BEGIN
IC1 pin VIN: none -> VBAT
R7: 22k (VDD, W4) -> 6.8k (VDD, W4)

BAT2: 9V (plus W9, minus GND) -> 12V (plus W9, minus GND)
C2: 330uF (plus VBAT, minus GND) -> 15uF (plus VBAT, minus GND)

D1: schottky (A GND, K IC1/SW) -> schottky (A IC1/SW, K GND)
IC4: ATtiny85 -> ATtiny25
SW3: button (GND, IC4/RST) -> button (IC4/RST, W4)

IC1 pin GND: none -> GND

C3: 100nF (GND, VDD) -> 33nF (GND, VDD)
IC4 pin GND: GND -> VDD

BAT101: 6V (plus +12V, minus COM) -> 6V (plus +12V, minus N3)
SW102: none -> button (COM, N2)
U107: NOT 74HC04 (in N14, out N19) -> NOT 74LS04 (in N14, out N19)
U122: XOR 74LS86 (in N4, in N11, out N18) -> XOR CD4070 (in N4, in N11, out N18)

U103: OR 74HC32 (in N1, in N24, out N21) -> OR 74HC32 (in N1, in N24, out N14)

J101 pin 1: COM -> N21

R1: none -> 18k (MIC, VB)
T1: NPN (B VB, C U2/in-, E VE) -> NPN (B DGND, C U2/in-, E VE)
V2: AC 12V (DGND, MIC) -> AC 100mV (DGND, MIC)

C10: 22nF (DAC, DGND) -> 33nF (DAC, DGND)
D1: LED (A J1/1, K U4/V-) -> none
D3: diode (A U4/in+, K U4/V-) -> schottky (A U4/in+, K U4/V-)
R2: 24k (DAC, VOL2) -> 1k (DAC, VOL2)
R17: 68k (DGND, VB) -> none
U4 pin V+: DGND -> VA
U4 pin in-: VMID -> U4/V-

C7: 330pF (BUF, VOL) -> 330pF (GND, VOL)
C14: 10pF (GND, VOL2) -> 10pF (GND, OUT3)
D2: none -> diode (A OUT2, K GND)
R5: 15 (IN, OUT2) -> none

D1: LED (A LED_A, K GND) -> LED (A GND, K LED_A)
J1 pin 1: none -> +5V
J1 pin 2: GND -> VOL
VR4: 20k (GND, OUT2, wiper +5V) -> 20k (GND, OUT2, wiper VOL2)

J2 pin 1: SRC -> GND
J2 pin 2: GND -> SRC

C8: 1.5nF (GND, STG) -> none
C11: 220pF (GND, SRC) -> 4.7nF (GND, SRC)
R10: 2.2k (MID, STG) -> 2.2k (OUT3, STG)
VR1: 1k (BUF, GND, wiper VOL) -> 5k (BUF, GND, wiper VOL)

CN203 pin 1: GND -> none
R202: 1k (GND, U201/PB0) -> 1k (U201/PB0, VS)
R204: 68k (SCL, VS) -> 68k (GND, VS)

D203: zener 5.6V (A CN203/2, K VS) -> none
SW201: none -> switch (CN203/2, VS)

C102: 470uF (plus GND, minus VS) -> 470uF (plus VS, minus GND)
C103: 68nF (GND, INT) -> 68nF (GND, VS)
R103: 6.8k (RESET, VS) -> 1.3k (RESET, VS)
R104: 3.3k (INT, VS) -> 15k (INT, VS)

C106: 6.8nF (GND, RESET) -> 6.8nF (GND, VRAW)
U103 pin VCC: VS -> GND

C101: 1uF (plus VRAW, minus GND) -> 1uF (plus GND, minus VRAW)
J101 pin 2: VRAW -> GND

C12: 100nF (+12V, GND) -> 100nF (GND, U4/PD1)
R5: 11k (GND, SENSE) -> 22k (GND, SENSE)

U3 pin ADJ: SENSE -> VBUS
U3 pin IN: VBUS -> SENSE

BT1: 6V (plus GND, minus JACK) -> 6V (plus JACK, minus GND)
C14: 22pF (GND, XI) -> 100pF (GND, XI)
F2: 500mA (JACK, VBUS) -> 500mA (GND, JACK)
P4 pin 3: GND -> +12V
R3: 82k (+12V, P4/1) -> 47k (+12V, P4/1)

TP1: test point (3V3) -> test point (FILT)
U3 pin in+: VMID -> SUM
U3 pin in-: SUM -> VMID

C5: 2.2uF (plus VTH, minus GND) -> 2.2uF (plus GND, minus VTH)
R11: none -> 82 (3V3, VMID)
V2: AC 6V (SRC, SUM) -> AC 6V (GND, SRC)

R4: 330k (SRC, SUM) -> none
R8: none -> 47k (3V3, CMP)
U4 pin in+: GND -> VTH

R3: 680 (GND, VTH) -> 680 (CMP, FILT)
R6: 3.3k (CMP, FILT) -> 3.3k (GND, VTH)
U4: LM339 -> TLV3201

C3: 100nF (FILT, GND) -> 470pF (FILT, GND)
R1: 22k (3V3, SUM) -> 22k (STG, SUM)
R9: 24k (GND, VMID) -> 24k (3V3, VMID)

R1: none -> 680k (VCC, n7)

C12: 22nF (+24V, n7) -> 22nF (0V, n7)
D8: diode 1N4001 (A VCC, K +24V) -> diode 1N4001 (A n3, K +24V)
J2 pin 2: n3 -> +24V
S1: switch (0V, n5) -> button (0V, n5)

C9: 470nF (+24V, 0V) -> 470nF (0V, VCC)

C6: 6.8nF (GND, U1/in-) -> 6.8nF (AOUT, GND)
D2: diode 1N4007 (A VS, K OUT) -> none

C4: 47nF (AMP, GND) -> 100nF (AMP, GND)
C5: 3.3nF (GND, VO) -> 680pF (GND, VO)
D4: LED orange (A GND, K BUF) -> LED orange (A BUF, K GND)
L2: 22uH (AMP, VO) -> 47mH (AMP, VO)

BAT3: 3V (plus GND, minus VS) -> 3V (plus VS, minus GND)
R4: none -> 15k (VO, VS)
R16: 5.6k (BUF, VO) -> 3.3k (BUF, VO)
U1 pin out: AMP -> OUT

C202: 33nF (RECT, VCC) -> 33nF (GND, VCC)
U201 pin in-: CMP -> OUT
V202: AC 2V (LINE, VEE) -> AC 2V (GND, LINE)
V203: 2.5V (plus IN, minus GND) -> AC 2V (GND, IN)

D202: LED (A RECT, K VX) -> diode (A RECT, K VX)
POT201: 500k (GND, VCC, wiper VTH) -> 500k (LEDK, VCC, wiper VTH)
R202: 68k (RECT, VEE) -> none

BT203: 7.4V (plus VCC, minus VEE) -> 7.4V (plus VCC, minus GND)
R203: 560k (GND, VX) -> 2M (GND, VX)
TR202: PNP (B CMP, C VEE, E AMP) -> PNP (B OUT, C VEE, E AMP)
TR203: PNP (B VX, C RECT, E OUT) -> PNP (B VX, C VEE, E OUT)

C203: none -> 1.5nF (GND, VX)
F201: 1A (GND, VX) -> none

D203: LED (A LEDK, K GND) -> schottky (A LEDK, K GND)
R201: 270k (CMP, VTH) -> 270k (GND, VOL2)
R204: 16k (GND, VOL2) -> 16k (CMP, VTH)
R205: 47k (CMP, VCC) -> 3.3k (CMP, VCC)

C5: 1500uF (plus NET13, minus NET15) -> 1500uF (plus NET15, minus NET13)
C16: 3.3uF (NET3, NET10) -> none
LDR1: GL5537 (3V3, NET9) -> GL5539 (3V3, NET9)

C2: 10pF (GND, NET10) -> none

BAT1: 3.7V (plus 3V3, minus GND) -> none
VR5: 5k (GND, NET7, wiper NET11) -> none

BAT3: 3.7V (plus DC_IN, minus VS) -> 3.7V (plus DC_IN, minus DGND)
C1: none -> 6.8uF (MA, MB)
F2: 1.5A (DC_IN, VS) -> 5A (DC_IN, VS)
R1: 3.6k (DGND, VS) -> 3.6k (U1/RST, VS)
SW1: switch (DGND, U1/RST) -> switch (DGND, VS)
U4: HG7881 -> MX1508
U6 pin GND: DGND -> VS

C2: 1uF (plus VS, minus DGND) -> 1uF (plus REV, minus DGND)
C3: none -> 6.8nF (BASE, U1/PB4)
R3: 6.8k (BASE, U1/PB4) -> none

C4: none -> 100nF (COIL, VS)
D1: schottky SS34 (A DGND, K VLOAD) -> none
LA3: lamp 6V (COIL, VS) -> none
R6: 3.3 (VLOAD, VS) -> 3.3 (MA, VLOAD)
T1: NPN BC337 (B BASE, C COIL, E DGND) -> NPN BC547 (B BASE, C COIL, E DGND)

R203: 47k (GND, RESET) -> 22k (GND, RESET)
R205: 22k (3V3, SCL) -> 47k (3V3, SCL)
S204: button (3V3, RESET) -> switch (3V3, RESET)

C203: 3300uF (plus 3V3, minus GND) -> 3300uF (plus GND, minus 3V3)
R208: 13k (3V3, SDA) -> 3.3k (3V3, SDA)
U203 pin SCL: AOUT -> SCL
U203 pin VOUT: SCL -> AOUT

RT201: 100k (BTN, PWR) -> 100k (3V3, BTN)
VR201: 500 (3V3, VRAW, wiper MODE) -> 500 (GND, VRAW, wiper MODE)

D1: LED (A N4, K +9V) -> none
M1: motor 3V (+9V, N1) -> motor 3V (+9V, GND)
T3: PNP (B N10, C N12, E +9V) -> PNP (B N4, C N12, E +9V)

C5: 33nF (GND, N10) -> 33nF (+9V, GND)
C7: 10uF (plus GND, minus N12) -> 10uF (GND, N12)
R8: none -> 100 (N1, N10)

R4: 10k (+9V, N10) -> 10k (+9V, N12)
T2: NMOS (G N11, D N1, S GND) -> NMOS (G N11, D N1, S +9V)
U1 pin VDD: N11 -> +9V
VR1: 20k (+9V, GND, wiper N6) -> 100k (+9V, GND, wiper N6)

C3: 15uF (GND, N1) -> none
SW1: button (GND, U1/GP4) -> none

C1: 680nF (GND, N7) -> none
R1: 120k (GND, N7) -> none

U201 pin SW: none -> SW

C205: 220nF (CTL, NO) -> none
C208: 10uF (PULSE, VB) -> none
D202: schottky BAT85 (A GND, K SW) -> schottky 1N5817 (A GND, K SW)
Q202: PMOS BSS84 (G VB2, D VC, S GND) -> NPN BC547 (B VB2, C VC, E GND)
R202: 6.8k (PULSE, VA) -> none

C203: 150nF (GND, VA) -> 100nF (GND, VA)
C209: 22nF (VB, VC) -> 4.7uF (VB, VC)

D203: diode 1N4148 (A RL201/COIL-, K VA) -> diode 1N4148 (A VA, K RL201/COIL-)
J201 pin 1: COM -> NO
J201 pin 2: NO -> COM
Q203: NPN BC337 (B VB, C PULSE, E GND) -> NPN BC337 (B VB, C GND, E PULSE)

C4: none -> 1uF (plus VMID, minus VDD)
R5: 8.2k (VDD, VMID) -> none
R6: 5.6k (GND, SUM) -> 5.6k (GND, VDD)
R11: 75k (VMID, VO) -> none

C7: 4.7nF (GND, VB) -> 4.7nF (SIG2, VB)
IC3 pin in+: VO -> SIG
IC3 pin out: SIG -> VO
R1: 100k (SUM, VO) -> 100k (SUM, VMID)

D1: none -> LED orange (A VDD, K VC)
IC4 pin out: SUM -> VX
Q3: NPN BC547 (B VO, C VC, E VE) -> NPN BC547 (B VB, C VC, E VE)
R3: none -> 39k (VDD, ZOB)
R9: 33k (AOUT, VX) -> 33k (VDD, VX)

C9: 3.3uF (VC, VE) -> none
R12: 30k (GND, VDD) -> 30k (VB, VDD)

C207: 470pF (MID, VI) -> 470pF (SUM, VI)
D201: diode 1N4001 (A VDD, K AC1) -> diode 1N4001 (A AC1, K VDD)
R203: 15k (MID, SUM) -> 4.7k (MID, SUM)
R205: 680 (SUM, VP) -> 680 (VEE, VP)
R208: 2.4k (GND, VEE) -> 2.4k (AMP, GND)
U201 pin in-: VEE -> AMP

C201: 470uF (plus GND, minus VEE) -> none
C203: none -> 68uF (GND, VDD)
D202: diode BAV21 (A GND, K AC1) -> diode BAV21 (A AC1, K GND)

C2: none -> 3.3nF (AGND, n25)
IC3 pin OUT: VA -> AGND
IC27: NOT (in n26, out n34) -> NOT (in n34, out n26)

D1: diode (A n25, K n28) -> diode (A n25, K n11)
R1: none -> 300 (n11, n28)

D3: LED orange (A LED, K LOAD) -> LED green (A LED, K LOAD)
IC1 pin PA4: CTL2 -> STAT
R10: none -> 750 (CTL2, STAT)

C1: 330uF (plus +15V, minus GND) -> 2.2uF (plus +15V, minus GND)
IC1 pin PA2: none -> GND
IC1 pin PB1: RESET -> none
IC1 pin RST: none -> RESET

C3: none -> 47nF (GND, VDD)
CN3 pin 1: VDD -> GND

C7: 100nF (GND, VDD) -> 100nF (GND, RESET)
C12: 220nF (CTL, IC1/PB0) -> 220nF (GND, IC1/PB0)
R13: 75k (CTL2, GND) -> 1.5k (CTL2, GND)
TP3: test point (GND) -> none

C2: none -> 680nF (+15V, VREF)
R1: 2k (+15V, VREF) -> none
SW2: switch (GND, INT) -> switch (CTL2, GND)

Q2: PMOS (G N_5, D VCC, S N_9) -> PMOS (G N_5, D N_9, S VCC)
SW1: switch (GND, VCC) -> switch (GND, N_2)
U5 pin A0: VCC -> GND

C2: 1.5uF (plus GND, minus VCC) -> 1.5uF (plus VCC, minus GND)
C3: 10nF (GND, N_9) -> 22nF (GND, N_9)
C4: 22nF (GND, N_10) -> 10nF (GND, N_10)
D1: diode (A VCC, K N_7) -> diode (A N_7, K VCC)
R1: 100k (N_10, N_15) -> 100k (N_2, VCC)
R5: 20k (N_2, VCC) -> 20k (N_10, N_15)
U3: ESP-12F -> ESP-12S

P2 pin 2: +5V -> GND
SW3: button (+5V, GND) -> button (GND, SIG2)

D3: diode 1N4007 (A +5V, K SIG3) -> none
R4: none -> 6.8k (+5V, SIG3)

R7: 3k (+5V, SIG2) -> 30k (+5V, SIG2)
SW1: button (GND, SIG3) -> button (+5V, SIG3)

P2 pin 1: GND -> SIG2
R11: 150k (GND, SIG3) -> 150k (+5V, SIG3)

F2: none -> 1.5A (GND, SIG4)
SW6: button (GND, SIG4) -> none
END
* **Your instructions**:
Search the records for lines holding the word "button", then copy each line you find.

* **Response below**:
SW3: button (GND, IC4/RST) -> button (IC4/RST, W4)
SW102: none -> button (COM, N2)
S1: switch (0V, n5) -> button (0V, n5)
S204: button (3V3, RESET) -> switch (3V3, RESET)
SW1: button (GND, U1/GP4) -> none
SW3: button (+5V, GND) -> button (GND, SIG2)
SW1: button (GND, SIG3) -> button (+5V, SIG3)
SW6: button (GND, SIG4) -> none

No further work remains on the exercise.